Only the number is wanted: how many lines contain the word "field"?

--- begin Provided entries ---

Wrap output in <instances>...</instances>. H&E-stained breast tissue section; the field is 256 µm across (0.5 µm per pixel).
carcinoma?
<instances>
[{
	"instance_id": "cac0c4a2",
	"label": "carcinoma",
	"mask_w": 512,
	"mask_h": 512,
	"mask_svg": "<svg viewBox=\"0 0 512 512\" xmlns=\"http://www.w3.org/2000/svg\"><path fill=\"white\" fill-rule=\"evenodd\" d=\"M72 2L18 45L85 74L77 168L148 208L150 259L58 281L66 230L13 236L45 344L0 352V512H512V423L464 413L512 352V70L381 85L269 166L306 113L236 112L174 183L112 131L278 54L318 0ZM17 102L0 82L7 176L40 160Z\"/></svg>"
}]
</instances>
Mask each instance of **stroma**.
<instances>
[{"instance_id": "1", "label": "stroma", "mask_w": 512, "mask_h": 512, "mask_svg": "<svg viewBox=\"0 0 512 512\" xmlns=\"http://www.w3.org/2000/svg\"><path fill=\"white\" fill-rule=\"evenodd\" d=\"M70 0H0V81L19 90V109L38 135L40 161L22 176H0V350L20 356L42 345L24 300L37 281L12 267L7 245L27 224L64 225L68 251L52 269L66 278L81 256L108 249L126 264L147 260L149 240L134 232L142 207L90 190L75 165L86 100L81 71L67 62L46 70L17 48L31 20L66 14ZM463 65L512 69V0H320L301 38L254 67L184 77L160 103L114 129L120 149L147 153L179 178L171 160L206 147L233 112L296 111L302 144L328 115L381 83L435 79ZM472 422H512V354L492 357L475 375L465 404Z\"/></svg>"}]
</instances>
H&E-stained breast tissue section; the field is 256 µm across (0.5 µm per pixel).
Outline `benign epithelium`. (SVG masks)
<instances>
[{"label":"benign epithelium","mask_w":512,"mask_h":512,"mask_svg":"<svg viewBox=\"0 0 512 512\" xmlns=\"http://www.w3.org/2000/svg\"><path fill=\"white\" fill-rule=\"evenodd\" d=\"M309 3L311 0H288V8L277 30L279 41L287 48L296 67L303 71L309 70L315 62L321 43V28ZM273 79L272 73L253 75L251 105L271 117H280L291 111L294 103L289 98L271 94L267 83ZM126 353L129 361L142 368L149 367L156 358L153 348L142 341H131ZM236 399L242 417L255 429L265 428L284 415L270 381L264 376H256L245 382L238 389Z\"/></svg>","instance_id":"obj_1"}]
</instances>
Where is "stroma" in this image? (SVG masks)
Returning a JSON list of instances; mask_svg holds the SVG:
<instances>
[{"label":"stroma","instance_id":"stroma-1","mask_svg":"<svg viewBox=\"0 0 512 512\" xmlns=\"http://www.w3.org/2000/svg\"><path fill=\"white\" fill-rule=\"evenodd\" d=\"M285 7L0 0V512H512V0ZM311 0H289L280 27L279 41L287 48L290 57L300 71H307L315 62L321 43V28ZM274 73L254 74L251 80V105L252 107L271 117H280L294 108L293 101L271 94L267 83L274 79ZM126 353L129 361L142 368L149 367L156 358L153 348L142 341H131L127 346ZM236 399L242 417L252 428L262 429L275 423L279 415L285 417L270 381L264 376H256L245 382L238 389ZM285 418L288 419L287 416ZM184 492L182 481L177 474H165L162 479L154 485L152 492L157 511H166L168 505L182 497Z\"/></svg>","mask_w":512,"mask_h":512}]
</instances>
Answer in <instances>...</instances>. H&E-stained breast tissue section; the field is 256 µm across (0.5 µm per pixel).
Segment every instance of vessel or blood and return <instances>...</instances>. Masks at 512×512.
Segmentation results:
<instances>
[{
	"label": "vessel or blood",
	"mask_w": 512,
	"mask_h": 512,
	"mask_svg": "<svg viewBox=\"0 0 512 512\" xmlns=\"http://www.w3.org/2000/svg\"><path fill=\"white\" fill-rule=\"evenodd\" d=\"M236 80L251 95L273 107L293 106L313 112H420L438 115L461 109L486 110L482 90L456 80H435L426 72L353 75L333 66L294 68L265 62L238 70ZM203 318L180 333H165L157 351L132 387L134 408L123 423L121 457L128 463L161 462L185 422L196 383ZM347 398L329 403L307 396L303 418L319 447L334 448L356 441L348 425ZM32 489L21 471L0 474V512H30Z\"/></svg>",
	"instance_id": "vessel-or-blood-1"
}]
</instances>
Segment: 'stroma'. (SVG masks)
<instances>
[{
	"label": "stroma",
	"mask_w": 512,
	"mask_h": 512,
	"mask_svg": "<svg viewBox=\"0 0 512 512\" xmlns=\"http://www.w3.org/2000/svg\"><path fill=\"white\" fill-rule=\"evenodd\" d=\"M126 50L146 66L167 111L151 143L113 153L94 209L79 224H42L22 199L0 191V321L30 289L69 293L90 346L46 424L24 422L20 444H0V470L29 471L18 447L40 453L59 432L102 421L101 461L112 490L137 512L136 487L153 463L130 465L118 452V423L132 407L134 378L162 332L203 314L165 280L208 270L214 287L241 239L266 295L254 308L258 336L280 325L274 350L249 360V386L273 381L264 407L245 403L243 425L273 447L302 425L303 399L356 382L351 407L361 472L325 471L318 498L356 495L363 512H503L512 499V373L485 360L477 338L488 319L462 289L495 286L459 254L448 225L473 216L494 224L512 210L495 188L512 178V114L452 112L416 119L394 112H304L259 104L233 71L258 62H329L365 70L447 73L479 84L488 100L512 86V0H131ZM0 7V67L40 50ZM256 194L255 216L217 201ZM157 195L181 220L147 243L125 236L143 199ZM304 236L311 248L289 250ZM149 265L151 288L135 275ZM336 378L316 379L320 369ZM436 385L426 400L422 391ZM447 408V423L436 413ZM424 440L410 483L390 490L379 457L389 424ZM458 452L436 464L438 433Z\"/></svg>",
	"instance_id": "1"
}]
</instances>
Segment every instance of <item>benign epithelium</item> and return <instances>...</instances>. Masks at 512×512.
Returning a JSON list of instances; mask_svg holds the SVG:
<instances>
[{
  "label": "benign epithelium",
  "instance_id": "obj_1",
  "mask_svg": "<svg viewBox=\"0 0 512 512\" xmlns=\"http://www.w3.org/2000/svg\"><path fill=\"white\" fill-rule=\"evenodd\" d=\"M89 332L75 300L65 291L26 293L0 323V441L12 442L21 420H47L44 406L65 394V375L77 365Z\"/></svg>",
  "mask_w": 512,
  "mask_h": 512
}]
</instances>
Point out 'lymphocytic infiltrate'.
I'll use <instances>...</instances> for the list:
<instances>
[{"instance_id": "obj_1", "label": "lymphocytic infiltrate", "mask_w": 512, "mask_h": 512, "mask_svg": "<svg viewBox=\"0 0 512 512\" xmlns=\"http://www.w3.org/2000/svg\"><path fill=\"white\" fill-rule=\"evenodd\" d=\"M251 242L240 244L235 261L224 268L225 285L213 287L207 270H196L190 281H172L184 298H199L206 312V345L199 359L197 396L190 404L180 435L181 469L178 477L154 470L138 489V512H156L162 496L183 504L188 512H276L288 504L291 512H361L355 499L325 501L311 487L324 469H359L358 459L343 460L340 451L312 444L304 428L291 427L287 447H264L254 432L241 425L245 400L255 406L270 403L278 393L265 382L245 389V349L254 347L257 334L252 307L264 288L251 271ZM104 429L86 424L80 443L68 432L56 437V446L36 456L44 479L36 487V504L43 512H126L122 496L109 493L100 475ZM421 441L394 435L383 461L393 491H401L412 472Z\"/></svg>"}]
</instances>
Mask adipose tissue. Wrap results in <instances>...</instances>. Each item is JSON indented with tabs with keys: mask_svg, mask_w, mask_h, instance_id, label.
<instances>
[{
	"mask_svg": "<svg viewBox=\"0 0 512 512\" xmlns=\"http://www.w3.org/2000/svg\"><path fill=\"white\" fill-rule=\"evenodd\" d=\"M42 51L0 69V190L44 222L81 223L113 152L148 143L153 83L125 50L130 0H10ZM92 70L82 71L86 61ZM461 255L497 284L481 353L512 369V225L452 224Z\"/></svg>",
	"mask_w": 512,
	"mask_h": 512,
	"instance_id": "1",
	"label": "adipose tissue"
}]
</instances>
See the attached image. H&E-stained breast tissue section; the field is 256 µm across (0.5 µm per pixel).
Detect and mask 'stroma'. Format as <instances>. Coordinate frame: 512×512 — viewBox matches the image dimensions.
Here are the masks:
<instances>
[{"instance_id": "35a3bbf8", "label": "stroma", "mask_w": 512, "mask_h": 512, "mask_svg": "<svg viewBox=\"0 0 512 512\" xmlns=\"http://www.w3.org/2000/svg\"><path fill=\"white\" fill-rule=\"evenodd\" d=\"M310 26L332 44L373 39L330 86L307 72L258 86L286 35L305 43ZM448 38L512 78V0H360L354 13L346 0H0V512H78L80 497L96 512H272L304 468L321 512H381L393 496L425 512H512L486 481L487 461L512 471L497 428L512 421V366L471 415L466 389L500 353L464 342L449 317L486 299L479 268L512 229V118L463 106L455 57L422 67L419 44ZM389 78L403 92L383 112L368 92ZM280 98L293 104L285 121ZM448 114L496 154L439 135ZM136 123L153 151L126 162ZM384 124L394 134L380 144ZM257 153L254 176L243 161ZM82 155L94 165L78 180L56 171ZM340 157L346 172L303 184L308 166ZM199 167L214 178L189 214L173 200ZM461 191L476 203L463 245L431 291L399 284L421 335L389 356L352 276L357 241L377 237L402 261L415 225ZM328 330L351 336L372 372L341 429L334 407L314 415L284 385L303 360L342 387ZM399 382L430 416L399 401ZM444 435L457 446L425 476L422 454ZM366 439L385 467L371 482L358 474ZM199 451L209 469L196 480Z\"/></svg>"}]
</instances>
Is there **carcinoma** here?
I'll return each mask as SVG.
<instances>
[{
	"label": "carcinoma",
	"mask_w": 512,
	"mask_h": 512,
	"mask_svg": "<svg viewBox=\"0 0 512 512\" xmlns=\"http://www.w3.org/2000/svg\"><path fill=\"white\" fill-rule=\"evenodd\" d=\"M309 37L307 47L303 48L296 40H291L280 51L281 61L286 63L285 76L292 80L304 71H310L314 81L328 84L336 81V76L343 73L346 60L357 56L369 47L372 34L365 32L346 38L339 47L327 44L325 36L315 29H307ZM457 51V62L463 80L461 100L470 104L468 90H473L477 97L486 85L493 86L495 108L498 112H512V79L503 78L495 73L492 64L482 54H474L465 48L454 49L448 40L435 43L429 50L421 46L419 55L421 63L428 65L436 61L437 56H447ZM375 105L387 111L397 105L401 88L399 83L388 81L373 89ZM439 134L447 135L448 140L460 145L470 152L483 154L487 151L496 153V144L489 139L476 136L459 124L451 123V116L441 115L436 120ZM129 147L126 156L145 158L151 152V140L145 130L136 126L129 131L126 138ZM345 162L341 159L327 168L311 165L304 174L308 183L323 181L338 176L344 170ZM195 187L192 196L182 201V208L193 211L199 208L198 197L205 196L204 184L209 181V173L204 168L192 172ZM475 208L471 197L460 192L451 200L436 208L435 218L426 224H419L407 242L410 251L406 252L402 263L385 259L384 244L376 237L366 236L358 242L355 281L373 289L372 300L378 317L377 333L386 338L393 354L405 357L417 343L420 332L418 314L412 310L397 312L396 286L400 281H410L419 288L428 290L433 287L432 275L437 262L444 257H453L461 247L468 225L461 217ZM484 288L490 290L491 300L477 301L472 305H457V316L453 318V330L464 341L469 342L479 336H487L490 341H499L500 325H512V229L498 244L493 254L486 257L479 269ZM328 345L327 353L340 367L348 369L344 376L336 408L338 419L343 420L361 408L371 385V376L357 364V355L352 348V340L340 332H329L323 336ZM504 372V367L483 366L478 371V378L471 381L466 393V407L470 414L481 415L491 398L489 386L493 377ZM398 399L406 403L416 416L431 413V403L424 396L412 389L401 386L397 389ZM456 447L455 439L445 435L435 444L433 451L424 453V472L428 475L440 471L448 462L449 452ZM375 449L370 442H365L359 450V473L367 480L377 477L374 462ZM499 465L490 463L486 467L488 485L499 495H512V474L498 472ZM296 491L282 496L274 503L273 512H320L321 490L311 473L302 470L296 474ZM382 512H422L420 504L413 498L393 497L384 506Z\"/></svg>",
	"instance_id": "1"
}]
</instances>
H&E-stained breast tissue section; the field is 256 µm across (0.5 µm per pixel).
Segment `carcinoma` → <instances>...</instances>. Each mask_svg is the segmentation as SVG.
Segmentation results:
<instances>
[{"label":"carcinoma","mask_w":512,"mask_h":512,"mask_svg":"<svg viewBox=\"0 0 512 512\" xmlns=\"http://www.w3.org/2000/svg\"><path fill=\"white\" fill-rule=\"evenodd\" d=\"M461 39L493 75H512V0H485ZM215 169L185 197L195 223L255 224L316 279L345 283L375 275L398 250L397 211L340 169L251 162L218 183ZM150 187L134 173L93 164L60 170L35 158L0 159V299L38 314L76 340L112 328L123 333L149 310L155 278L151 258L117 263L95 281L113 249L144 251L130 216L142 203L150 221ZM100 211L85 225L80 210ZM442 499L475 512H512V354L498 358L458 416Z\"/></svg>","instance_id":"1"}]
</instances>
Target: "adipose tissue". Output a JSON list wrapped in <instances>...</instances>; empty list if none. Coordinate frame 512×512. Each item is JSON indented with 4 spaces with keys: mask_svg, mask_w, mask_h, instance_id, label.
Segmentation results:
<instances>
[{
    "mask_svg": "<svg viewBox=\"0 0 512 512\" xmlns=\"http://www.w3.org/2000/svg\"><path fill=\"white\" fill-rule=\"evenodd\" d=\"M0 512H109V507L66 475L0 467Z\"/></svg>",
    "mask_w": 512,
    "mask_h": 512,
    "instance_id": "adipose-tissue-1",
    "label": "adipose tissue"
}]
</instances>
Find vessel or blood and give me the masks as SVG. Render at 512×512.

--- end Provided entries ---

- **Output of the exercise**: 5